DATA SHOWN:
________
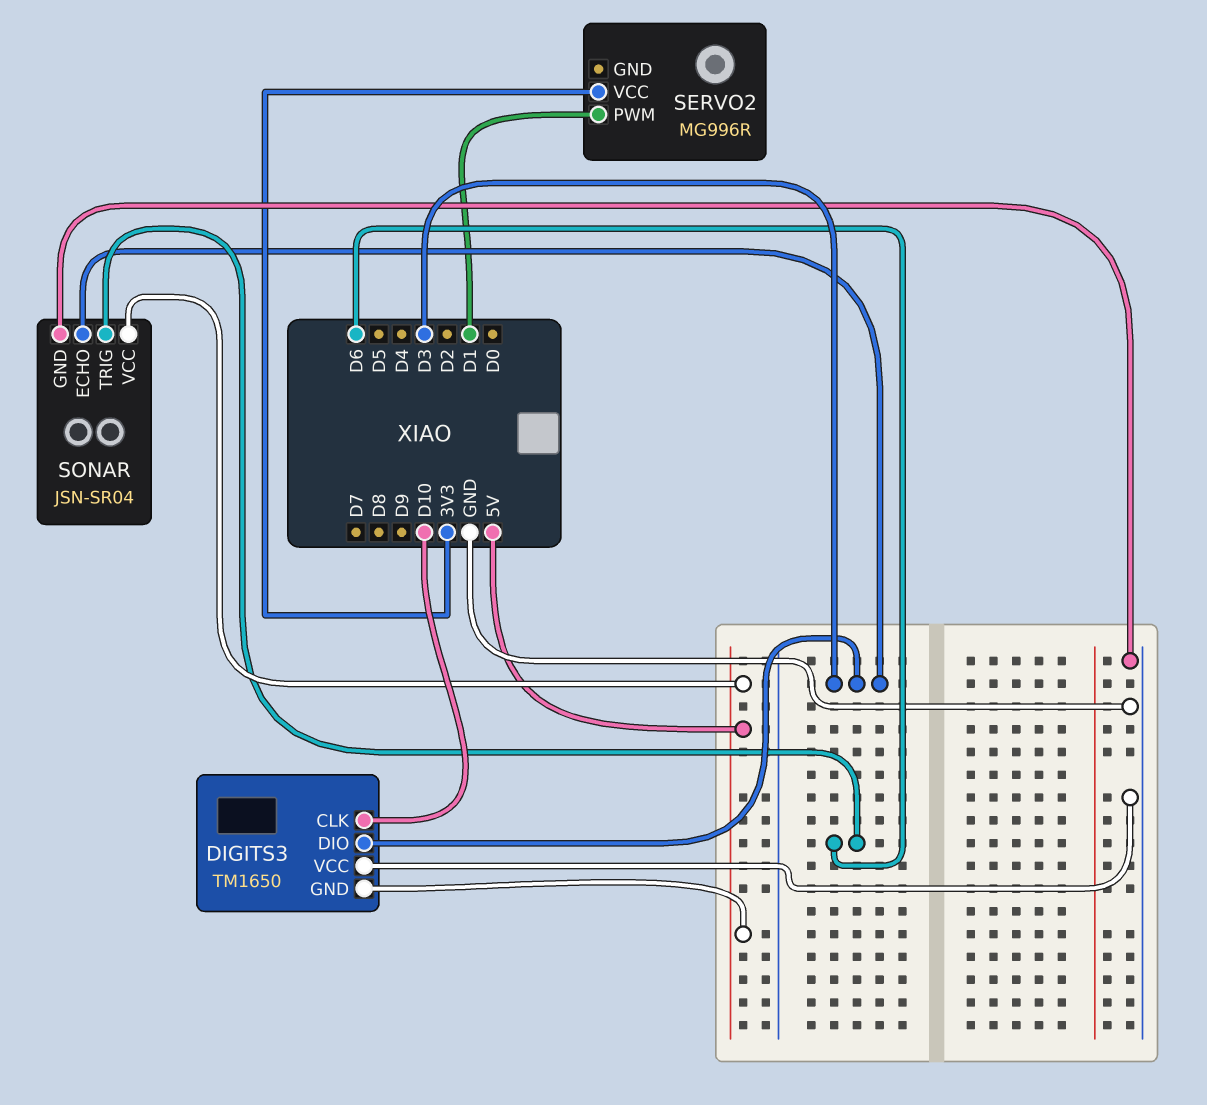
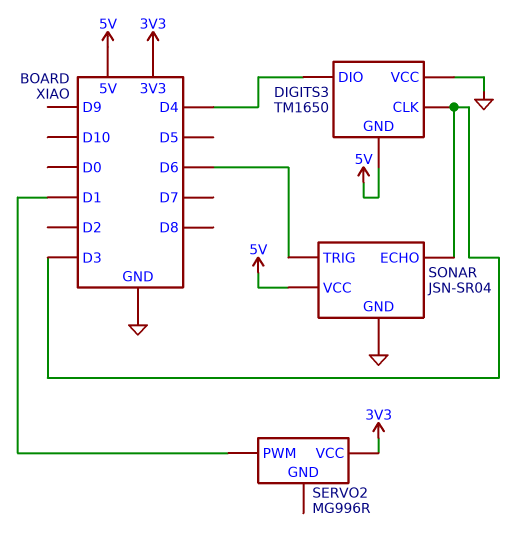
DIGITS3 pin CLK: D10 -> D3
DIGITS3 pin DIO: D3 -> D4

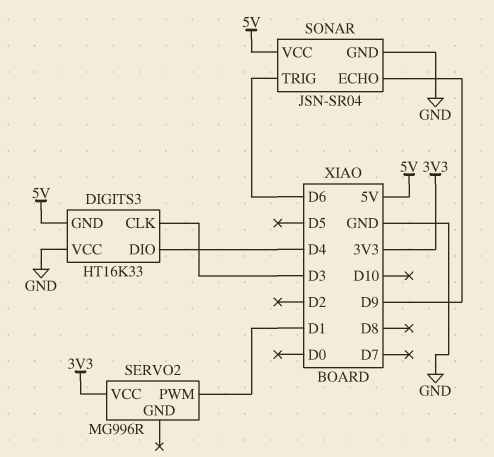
DIGITS3: TM1650 -> HT16K33
SONAR pin ECHO: D3 -> D9

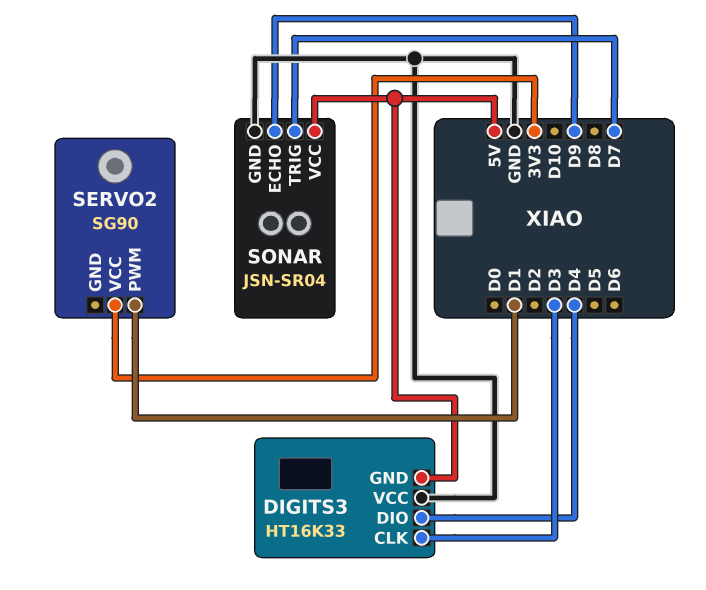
SERVO2: MG996R -> SG90
SONAR pin TRIG: D6 -> D7

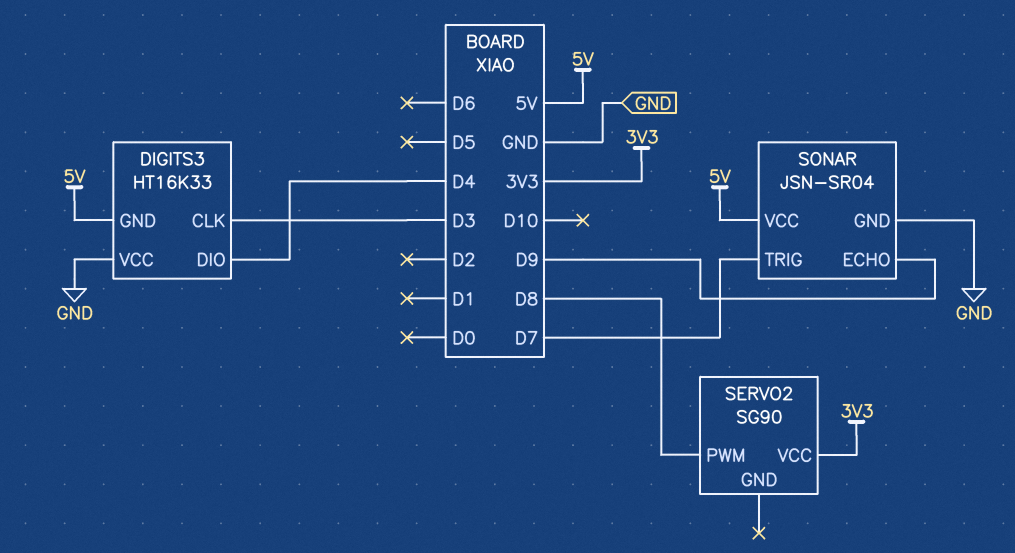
SERVO2 pin PWM: D1 -> D8

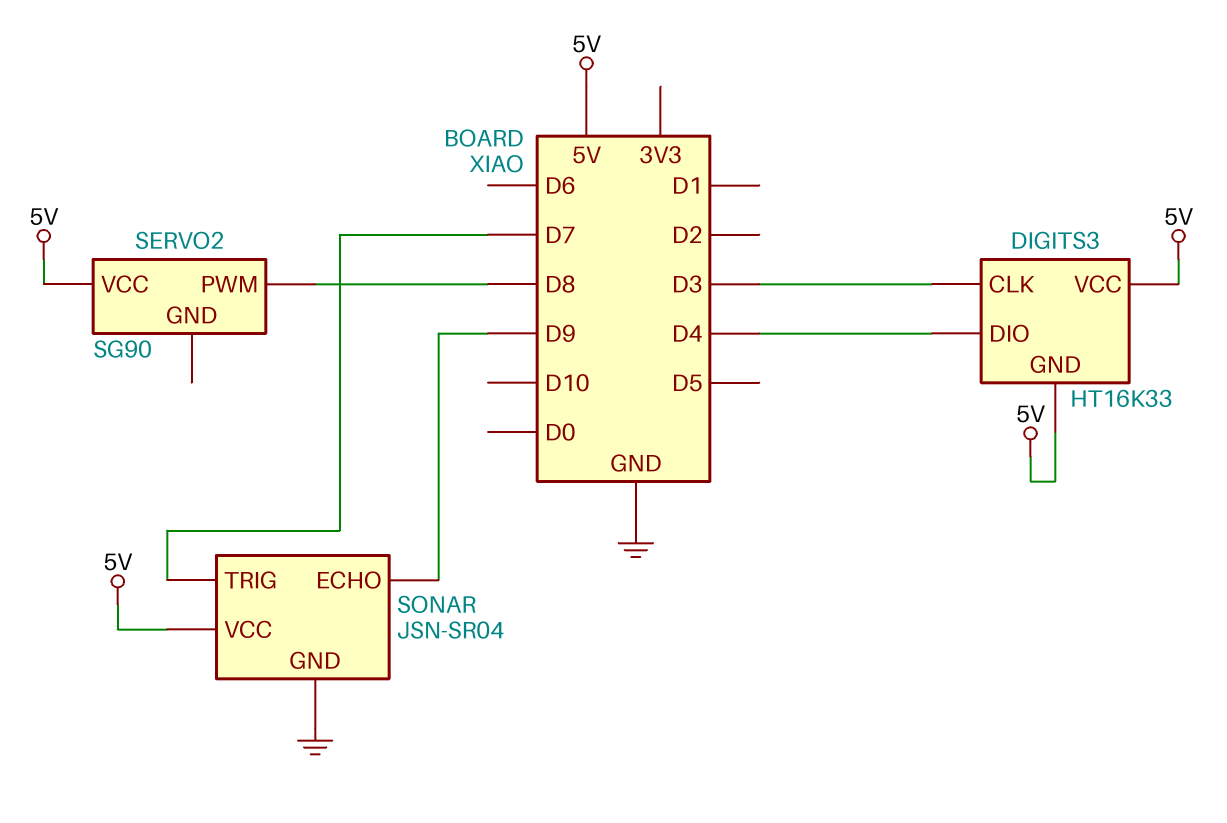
DIGITS3 pin VCC: GND -> 5V
SERVO2 pin VCC: 3V3 -> 5V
________
HOW TO COMPLETE THIS TASK:
Each line from the line containing "DIGITS3: TM1650 -> HT16K33" through the final line of the data above must be retyped exactly; nothing else, and no pictures, may appear.

RESPONSE TO THE TASK:
DIGITS3: TM1650 -> HT16K33
SONAR pin ECHO: D3 -> D9

SERVO2: MG996R -> SG90
SONAR pin TRIG: D6 -> D7

SERVO2 pin PWM: D1 -> D8

DIGITS3 pin VCC: GND -> 5V
SERVO2 pin VCC: 3V3 -> 5V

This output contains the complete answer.